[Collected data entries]

- - - - -

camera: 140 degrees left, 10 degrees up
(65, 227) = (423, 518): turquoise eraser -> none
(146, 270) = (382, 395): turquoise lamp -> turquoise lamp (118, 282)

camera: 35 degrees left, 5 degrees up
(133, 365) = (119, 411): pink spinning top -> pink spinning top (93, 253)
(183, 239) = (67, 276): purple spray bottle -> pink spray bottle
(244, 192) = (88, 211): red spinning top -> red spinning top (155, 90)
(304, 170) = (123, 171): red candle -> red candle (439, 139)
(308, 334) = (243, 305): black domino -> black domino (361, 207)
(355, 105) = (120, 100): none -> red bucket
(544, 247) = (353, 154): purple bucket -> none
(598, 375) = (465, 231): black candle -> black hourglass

- - - - -

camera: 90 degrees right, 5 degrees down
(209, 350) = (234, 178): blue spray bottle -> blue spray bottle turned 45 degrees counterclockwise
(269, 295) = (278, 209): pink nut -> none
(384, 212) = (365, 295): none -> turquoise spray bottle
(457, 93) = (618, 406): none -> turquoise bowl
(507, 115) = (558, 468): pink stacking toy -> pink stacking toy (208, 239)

- - - - -

Assignment:
Read through the data above. Report each line that has the word "spray".

Final answer:
(183, 239) = (67, 276): purple spray bottle -> pink spray bottle
(209, 350) = (234, 178): blue spray bottle -> blue spray bottle turned 45 degrees counterclockwise
(384, 212) = (365, 295): none -> turquoise spray bottle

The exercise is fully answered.